(Before and after images)
....

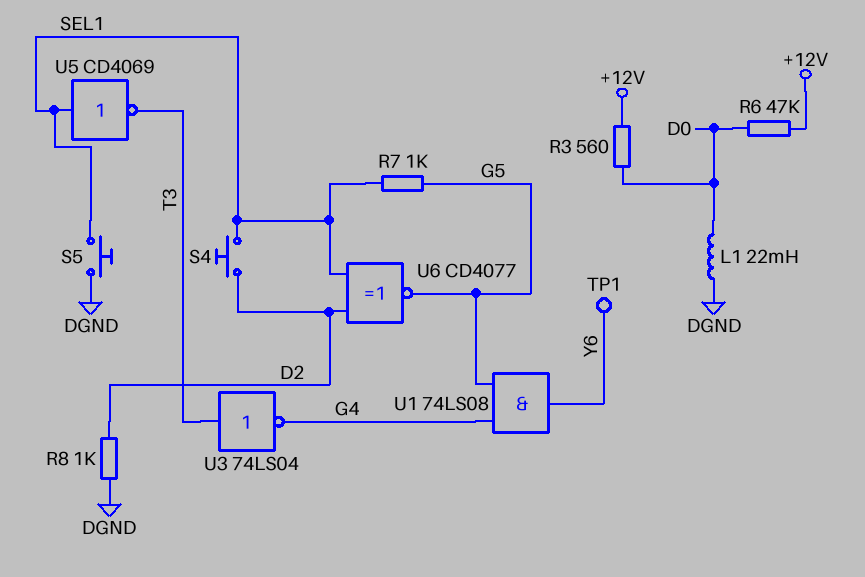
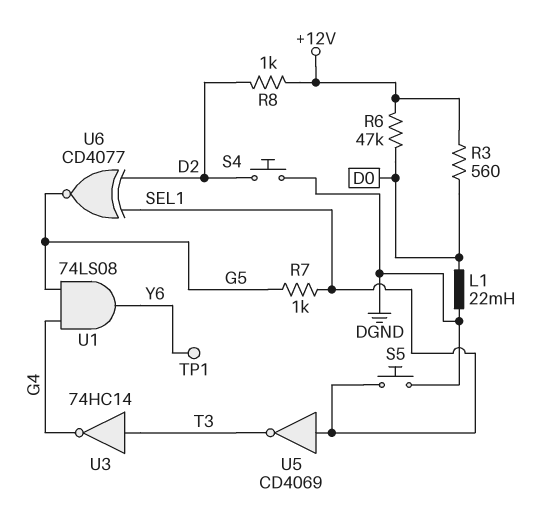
R8: 1k (D2, DGND) -> 1k (+12V, D2)
S4: button (D2, SEL1) -> button (D2, DGND)
U3: NOT 74LS04 (in T3, out G4) -> NOT 74HC14 (in T3, out G4)

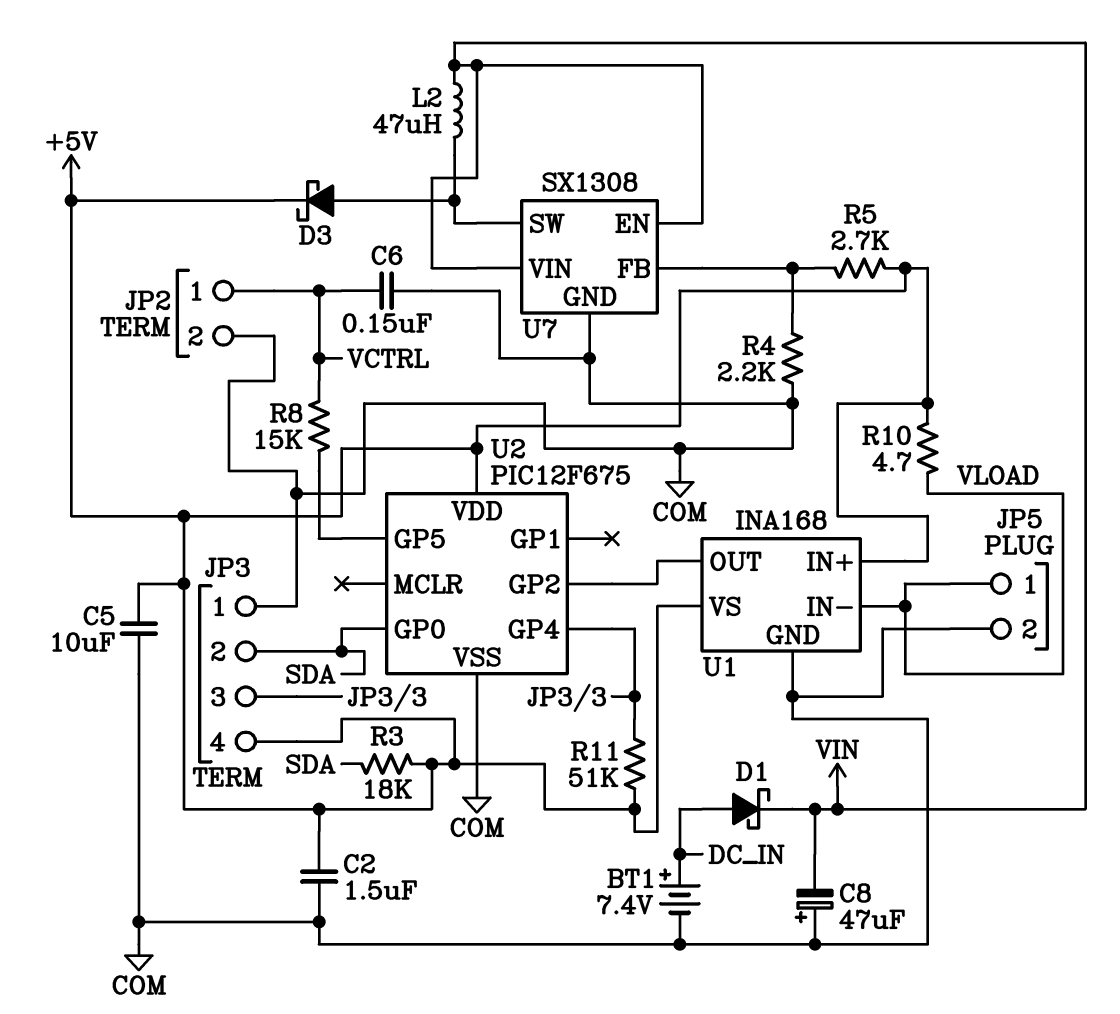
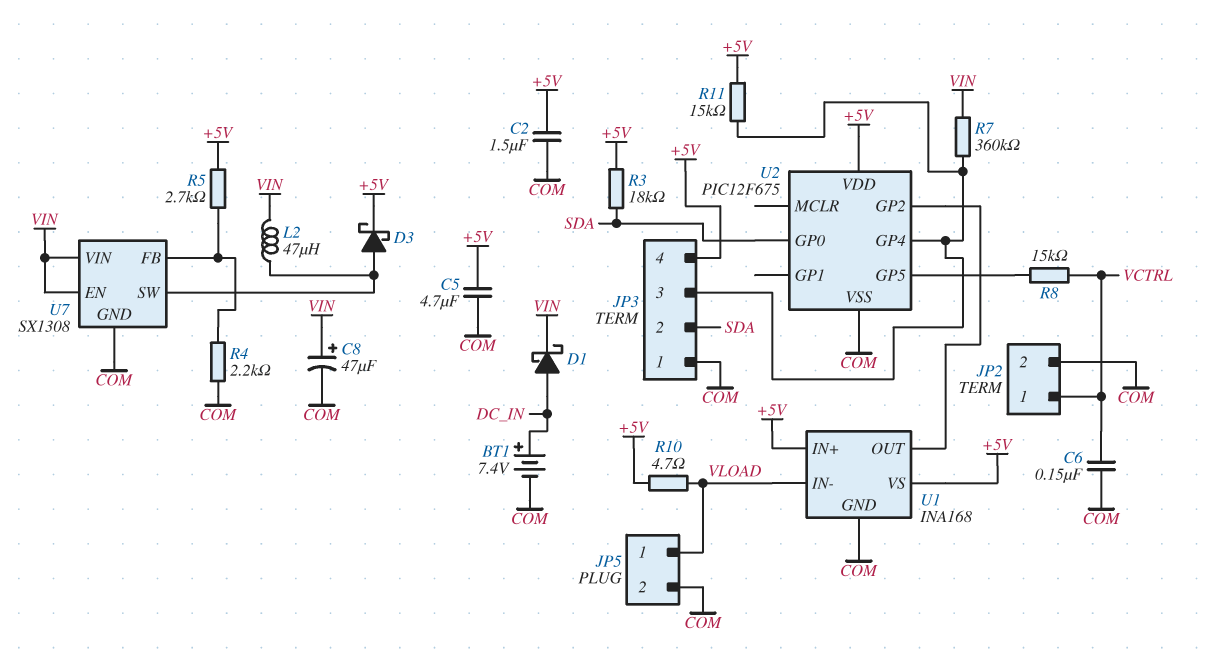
C5: 10uF (+5V, COM) -> 4.7uF (+5V, COM)
C8: 47uF (plus COM, minus VIN) -> 47uF (plus VIN, minus COM)
R7: none -> 360k (JP3/3, VIN)
R11: 51k (+5V, JP3/3) -> 15k (+5V, JP3/3)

....

__AIM OF THE TASK__
Reproduce each entry above word for word. Pictures are not part of the copy.

__EXERCISE RESULT__
R8: 1k (D2, DGND) -> 1k (+12V, D2)
S4: button (D2, SEL1) -> button (D2, DGND)
U3: NOT 74LS04 (in T3, out G4) -> NOT 74HC14 (in T3, out G4)

C5: 10uF (+5V, COM) -> 4.7uF (+5V, COM)
C8: 47uF (plus COM, minus VIN) -> 47uF (plus VIN, minus COM)
R7: none -> 360k (JP3/3, VIN)
R11: 51k (+5V, JP3/3) -> 15k (+5V, JP3/3)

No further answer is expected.